* What you are asked to do:
Show every line of the data where the word "button" can be found.

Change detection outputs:
****
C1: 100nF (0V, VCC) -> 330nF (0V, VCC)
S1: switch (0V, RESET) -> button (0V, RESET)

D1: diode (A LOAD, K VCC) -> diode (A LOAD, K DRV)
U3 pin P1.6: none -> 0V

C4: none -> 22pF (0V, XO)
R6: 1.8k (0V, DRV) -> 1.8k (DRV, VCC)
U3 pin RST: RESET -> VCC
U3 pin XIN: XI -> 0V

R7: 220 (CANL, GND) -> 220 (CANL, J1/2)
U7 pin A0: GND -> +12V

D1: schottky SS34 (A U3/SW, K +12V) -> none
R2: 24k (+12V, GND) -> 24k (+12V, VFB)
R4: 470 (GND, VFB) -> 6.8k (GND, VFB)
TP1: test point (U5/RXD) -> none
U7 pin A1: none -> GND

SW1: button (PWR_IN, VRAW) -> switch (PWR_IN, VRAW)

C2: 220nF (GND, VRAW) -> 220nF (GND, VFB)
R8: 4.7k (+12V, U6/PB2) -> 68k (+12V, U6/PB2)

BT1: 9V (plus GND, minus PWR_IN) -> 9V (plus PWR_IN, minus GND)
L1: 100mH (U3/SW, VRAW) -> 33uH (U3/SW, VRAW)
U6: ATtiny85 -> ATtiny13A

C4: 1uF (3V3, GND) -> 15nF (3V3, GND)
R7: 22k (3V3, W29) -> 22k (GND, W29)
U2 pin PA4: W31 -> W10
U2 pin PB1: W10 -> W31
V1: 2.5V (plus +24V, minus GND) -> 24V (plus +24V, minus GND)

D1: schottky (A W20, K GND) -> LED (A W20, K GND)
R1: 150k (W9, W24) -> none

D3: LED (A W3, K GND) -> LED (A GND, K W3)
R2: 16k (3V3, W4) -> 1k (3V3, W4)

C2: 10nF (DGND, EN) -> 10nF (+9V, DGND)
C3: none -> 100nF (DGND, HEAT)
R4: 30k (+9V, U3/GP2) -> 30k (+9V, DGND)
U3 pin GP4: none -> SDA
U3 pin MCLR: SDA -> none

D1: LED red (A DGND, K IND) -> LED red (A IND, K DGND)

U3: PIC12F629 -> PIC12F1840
****
* The completed task:
S1: switch (0V, RESET) -> button (0V, RESET)
SW1: button (PWR_IN, VRAW) -> switch (PWR_IN, VRAW)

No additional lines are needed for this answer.